▶ **What this task involves**: Copy exactly, and copy nothing else: the line that contains "green duck: 3 -> 2" and all lines after it in the listing, without pictures.
** Opening Supplied data block **
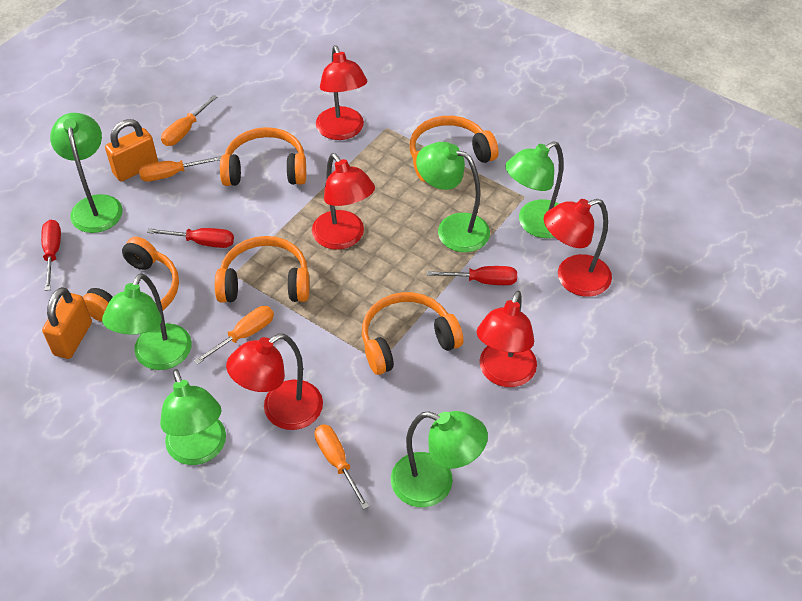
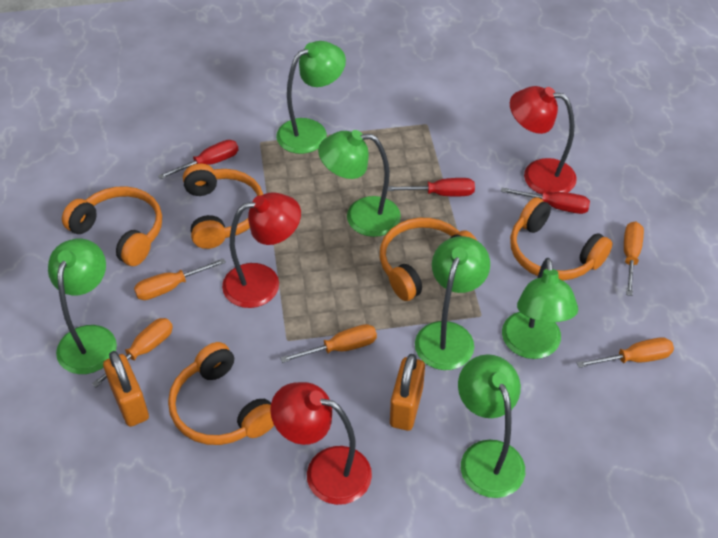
orange screwdriver: 4 -> 5
red lamp: 5 -> 3

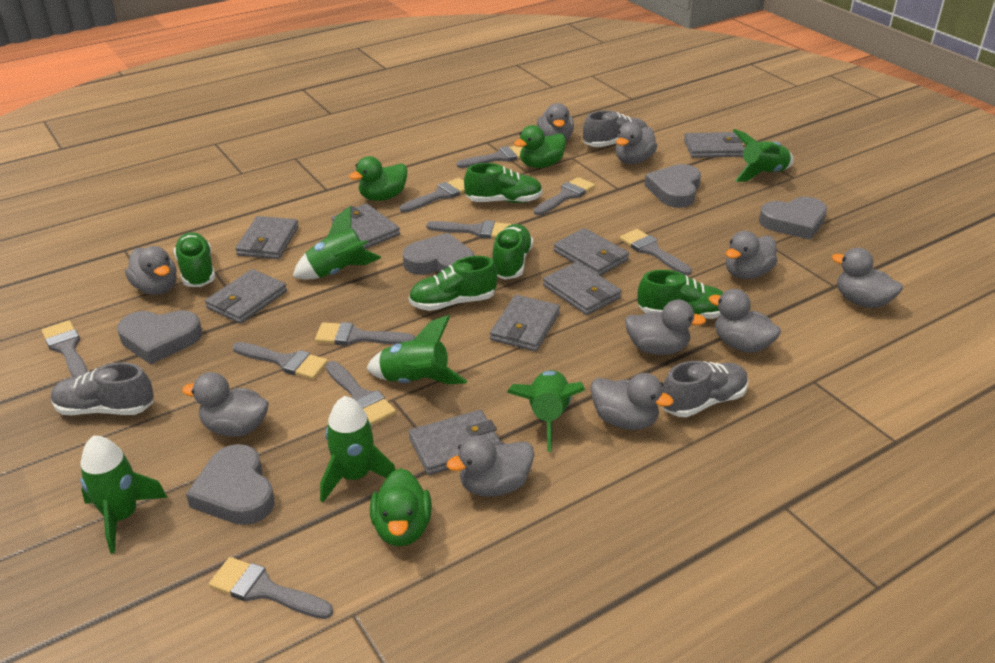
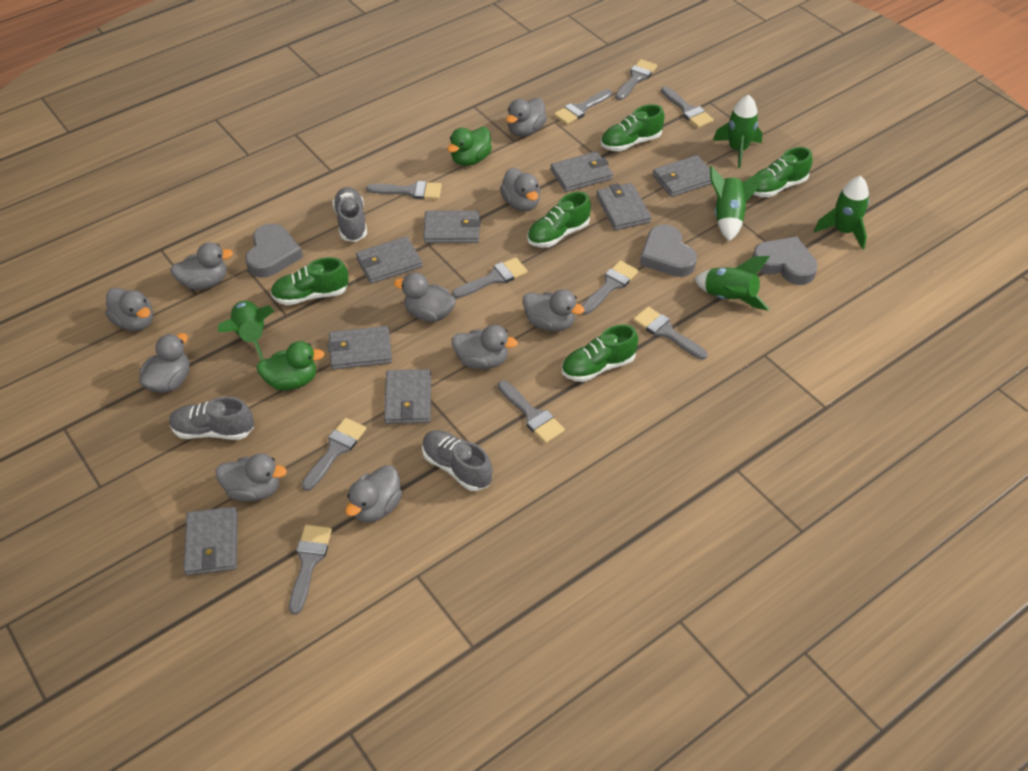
green duck: 3 -> 2
green rocket: 6 -> 5
grey heart: 5 -> 3

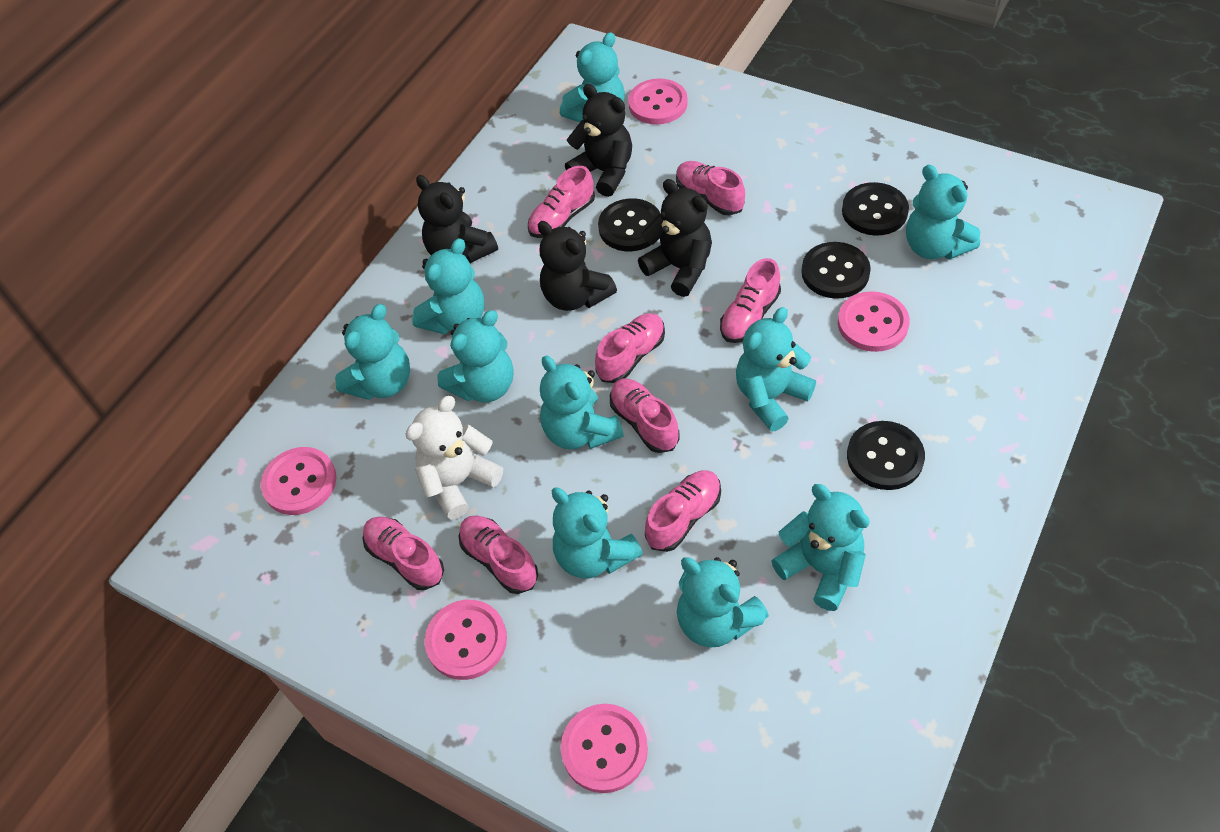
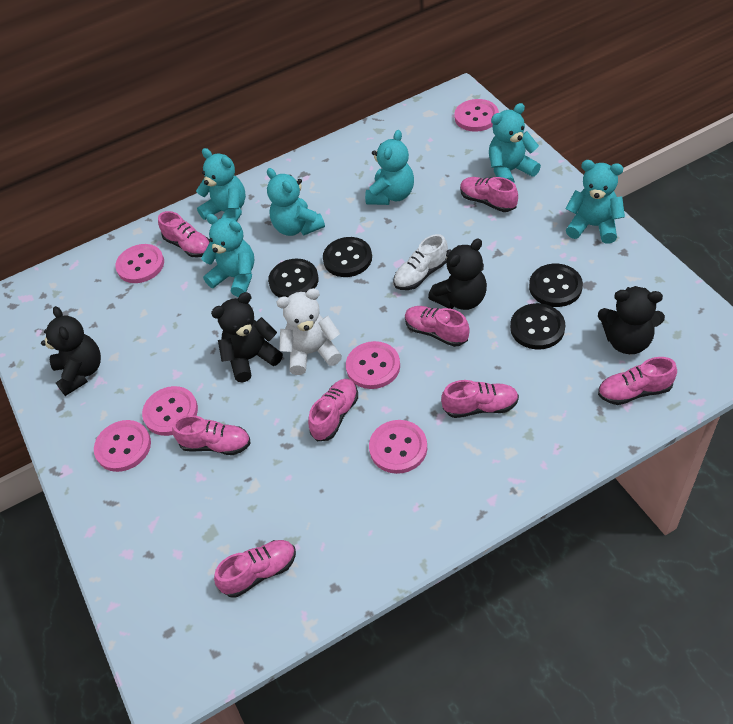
pink button: 5 -> 6
turquoise teddy bear: 10 -> 6
white shoe: 0 -> 1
** Closing Supplied data block **
▶ **Reply**:
green duck: 3 -> 2
green rocket: 6 -> 5
grey heart: 5 -> 3

pink button: 5 -> 6
turquoise teddy bear: 10 -> 6
white shoe: 0 -> 1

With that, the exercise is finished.